Your assignment:
Below are records; how many of their lines contain "purple"? Answer with only the number.

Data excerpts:
------------------------
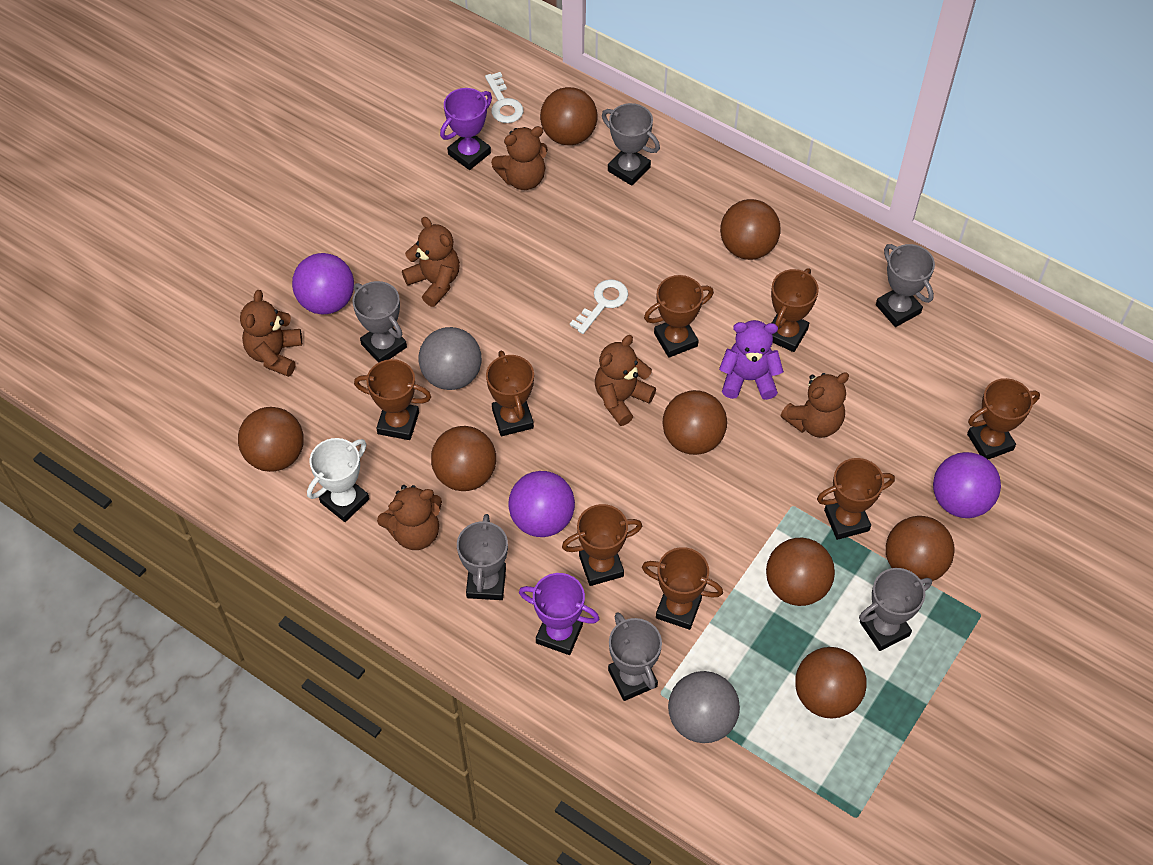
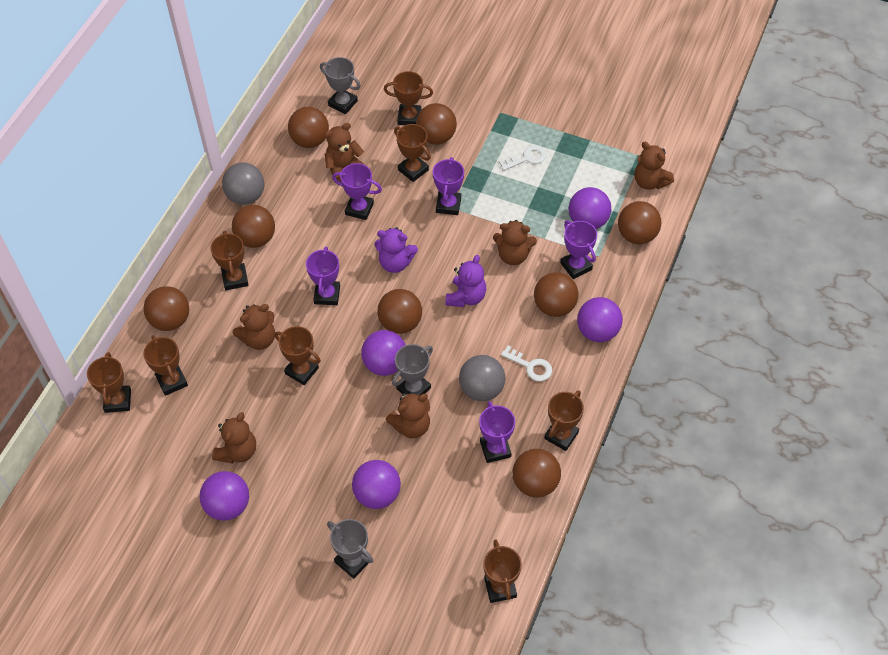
grey trophy: 6 -> 3
purple ball: 3 -> 5
purple teddy bear: 1 -> 2
purple trophy: 2 -> 5
white trophy: 1 -> 0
------------------------
Written answer:
3